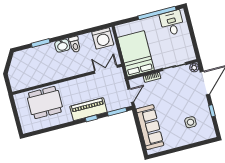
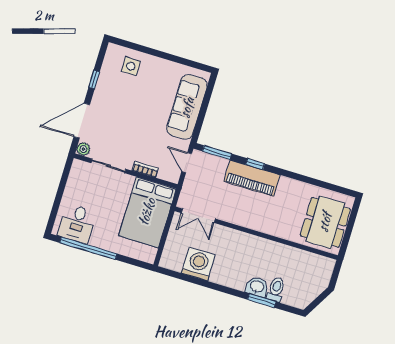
washing machine: (103, 38) -> (198, 264), moved
toilet: (75, 44) -> (276, 289), moved
washbasin: (62, 46) -> (257, 287), moved
door: (131, 95) -> (187, 163), hinge flipped
dining table: (45, 102) -> (325, 222), moved, turned 90
side table: (190, 122) -> (131, 66), moved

----

» Task brief
Show all of the lines above in which "table" is present.

» Reply
dining table: (45, 102) -> (325, 222), moved, turned 90
side table: (190, 122) -> (131, 66), moved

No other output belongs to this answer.